[Task description]:
Restate word for word the entries below, starting with the line with "camera: 90 degrees left, 10 degrees down" and continuing through the line with "red headphones [605,260,669,315]". Include both of those lines and no others.

---+---

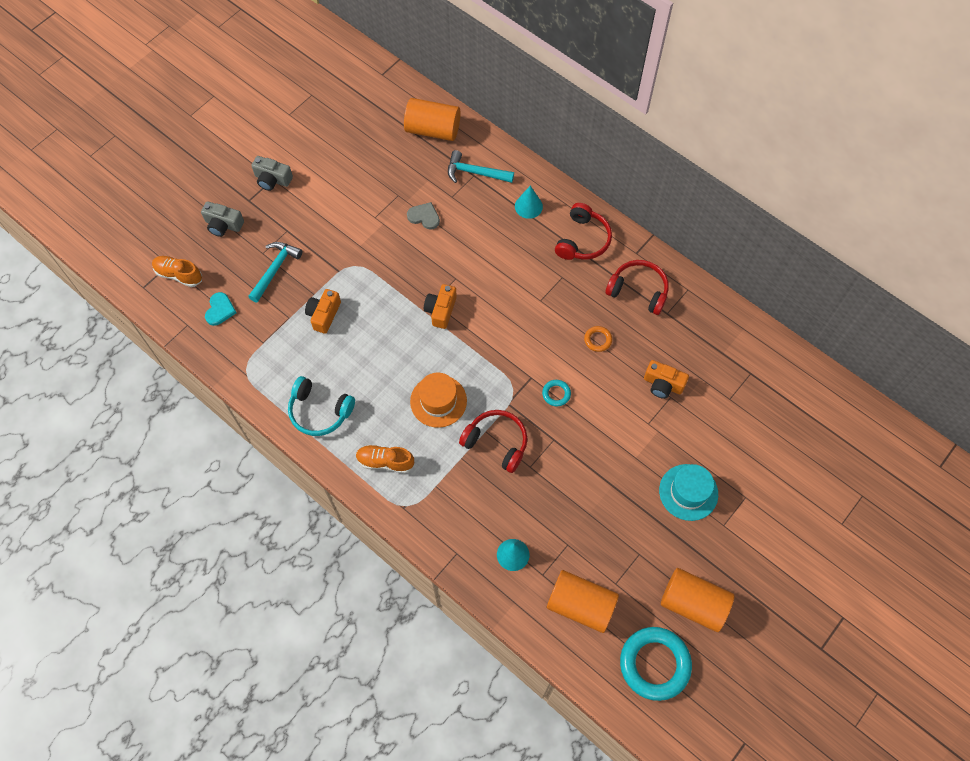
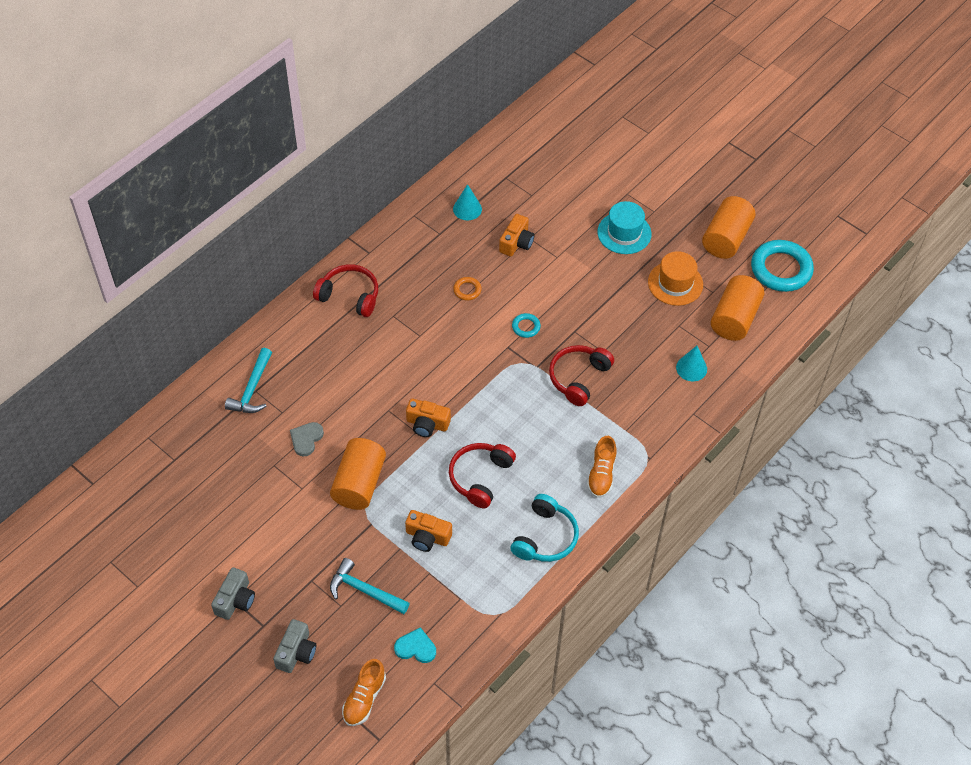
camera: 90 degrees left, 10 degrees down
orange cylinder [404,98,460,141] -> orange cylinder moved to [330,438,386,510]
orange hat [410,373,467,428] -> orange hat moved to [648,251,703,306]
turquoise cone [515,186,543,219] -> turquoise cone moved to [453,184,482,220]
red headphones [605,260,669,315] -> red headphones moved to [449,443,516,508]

---+---

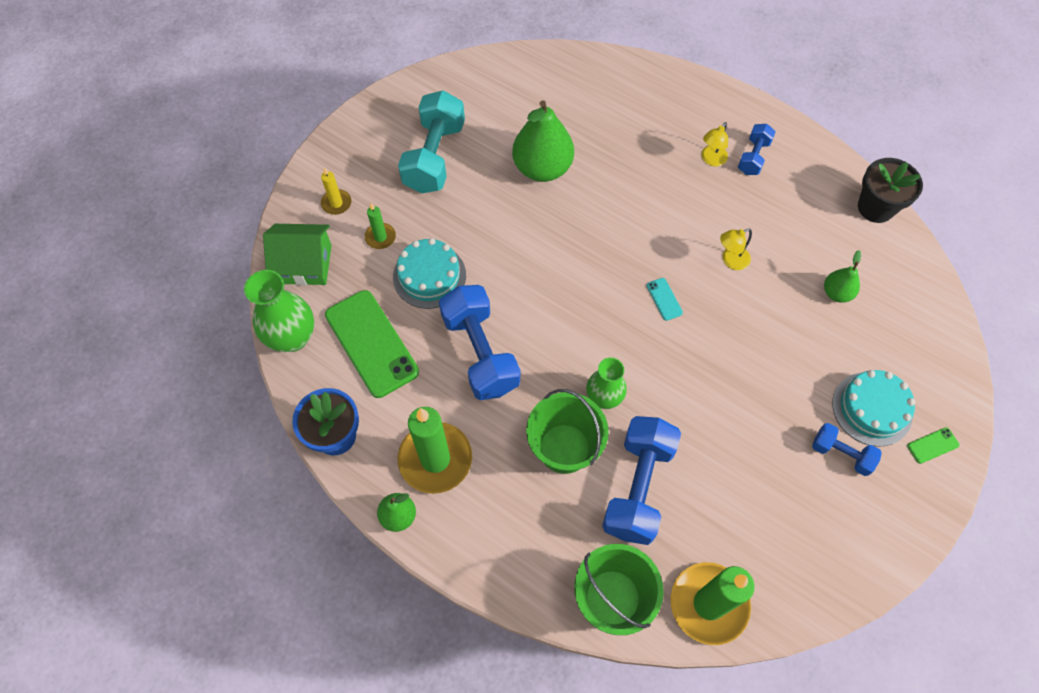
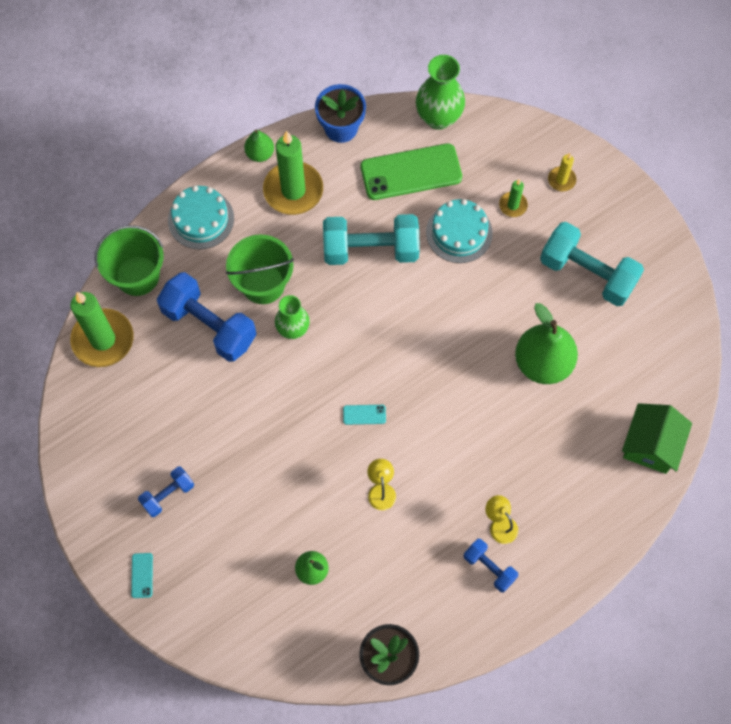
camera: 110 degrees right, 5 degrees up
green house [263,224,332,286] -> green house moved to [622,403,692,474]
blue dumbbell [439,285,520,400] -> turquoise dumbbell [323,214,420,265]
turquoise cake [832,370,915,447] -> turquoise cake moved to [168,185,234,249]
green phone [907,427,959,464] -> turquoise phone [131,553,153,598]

---+---

[Solution to this task]:
camera: 90 degrees left, 10 degrees down
orange cylinder [404,98,460,141] -> orange cylinder moved to [330,438,386,510]
orange hat [410,373,467,428] -> orange hat moved to [648,251,703,306]
turquoise cone [515,186,543,219] -> turquoise cone moved to [453,184,482,220]
red headphones [605,260,669,315] -> red headphones moved to [449,443,516,508]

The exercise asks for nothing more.